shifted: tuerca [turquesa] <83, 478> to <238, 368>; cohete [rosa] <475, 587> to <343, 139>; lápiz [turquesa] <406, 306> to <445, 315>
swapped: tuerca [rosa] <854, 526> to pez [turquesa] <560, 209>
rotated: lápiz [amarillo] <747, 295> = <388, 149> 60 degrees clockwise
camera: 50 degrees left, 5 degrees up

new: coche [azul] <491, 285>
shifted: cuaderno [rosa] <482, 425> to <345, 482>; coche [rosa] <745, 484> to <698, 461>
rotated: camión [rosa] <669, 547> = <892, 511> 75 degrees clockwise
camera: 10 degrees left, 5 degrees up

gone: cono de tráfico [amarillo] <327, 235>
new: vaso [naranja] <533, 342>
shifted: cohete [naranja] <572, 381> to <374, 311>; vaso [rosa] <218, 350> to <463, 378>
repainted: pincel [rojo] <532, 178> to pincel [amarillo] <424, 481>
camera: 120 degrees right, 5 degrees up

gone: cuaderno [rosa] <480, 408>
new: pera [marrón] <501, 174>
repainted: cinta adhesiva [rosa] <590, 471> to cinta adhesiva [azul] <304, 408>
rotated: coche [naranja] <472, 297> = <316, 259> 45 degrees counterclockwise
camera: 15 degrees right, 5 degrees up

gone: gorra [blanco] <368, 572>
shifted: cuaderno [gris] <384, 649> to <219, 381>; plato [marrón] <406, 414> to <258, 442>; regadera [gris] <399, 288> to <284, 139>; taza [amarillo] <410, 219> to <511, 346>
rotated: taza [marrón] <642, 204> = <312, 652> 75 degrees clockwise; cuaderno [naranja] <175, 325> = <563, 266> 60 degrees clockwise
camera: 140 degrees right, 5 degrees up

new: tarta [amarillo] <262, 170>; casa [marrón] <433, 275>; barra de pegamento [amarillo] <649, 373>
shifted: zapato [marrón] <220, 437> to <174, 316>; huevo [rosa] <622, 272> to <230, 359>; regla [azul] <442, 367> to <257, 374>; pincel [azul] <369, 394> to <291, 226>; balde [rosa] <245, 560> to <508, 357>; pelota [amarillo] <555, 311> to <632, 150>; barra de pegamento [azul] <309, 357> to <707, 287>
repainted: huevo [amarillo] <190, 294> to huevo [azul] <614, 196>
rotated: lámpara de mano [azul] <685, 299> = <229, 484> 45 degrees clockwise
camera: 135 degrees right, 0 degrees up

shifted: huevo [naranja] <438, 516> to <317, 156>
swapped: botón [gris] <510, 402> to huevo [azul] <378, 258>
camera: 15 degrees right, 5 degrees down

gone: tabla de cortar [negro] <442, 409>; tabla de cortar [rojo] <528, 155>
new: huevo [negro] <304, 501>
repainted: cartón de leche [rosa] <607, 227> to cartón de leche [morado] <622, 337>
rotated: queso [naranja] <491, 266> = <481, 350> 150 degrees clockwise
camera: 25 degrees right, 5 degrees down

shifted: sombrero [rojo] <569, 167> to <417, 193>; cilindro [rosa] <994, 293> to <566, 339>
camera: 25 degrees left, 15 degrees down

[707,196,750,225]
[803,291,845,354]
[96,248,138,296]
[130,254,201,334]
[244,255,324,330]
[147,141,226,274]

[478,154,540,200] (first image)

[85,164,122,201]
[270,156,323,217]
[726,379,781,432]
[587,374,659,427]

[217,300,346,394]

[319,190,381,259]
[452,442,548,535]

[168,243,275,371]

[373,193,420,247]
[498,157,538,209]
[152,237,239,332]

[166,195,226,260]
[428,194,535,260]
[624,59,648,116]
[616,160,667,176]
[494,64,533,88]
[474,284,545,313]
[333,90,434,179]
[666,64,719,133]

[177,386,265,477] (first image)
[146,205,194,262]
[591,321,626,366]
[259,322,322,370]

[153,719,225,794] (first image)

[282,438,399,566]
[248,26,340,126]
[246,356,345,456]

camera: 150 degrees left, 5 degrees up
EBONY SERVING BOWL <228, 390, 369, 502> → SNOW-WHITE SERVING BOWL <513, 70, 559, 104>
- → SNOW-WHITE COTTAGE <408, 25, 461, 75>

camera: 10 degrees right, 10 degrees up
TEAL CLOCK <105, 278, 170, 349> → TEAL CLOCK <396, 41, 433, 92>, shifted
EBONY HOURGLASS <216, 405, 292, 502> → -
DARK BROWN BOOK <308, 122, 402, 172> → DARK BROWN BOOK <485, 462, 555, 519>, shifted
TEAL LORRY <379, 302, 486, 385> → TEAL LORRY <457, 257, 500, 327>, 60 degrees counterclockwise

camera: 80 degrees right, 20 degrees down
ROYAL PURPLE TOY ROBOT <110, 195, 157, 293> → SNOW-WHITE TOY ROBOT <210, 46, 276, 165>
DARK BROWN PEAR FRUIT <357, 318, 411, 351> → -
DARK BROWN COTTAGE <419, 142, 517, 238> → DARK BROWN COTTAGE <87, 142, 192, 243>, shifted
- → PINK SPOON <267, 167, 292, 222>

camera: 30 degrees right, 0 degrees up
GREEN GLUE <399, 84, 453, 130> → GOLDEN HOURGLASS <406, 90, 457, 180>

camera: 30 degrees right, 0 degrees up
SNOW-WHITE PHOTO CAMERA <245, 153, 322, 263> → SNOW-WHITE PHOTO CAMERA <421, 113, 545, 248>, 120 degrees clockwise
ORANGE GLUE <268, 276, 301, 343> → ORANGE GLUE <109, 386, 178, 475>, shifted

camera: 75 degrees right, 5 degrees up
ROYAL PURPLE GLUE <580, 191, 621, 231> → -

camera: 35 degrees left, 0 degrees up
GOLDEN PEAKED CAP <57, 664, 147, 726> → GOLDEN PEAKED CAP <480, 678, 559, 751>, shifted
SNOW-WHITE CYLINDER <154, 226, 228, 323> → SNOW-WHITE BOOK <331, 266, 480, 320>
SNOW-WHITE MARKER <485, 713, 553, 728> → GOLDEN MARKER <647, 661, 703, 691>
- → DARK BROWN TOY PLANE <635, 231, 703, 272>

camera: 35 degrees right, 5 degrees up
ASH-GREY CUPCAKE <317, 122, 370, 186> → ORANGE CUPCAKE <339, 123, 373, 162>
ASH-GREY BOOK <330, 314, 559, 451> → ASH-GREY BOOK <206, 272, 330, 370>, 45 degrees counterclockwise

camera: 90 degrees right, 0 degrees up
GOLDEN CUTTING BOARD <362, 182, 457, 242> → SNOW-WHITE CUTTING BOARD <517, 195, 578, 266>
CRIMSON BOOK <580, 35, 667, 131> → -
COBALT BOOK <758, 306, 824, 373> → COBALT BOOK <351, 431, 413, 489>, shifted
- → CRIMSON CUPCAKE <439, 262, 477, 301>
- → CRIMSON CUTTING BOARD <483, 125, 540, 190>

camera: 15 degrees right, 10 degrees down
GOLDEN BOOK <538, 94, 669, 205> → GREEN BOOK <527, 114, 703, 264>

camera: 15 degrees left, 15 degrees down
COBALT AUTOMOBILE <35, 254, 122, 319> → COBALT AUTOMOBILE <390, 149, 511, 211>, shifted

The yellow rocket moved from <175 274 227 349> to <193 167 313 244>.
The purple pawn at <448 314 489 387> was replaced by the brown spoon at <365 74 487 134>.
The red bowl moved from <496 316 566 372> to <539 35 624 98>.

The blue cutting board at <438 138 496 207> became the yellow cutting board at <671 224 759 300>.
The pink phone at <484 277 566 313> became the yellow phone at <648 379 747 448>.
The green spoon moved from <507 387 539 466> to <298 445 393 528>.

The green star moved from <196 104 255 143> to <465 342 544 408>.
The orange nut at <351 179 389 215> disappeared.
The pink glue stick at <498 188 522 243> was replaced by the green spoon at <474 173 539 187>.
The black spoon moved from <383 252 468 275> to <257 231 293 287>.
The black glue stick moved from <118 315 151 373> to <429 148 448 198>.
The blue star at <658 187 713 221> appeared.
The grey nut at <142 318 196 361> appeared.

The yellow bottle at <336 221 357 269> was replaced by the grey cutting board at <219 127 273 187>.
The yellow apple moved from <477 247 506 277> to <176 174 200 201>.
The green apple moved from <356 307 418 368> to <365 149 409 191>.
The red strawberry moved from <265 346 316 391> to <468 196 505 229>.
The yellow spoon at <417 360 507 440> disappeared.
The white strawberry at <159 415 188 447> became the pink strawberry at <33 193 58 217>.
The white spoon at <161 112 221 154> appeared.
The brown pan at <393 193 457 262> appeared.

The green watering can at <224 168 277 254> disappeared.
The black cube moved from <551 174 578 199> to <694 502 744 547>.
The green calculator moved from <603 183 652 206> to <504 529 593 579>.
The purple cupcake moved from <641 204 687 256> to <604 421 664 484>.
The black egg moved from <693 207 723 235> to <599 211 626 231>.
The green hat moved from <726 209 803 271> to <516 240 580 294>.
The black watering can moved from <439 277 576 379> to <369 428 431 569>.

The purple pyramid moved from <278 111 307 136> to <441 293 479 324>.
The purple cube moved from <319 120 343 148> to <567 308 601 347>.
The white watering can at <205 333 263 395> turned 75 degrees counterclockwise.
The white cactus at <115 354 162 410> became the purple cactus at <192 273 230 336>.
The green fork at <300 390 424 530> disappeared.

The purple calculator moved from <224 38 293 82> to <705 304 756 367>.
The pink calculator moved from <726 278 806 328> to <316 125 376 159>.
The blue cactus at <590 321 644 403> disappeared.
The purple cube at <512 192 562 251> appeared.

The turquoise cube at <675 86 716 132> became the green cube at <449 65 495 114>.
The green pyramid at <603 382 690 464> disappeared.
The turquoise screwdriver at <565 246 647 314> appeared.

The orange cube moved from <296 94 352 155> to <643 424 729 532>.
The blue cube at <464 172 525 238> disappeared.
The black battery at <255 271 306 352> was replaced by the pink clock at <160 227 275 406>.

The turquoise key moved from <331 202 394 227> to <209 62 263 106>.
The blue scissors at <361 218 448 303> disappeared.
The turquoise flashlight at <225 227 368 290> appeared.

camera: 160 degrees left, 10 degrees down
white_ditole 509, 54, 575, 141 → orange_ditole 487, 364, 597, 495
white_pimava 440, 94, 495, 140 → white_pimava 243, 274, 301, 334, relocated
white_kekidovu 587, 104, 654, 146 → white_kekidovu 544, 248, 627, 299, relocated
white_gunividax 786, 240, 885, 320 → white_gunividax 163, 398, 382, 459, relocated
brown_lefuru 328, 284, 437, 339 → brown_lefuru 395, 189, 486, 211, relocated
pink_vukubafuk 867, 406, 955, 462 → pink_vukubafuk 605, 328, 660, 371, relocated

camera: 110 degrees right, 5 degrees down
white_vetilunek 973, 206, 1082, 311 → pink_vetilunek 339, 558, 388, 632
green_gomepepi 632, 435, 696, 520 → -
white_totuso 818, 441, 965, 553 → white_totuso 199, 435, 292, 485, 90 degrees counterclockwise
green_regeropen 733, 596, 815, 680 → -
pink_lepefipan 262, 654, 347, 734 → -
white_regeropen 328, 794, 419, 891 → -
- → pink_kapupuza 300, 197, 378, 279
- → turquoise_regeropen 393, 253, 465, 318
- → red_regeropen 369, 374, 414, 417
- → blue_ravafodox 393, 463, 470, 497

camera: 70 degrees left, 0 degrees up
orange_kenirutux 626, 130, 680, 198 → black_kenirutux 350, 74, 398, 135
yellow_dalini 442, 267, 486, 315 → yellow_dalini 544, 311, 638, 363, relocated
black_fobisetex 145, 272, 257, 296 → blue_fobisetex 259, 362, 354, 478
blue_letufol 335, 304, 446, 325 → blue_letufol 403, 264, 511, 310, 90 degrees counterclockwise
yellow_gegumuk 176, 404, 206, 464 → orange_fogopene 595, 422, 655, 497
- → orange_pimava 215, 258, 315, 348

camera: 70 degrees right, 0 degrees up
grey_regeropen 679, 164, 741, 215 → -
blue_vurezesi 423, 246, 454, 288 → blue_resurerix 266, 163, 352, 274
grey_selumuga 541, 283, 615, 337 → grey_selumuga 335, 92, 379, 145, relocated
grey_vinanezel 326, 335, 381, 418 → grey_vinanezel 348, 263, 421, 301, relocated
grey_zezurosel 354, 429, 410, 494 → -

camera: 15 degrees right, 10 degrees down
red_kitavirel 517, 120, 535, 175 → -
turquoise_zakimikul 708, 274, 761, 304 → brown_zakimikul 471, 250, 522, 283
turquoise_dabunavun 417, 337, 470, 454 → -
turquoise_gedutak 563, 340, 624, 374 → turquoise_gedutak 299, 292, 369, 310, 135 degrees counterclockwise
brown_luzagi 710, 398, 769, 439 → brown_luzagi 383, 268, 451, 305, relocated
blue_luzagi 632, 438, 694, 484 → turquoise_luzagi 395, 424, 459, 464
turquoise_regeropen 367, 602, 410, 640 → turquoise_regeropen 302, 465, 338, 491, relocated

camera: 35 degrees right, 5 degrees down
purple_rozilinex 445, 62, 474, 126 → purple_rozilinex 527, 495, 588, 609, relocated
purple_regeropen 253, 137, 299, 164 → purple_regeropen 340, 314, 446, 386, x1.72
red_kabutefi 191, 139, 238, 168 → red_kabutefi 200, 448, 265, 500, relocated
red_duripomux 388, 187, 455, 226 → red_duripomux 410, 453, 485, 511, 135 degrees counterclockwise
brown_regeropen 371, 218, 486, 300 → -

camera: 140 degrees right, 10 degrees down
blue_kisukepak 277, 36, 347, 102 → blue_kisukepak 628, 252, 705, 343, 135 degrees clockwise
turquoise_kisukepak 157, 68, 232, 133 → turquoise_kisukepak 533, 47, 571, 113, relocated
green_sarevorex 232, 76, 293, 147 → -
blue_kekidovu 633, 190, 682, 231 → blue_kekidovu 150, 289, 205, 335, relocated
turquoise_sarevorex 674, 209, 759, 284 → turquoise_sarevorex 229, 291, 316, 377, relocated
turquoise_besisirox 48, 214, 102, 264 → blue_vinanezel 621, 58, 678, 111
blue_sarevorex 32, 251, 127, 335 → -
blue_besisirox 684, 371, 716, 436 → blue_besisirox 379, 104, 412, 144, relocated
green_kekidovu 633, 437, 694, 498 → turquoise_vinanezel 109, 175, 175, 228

◆ ◆ ◆ ◆ ◆

# Required action
Say how many lines of the data above include the word "lápiz", and add nothing further.

# Your solution
2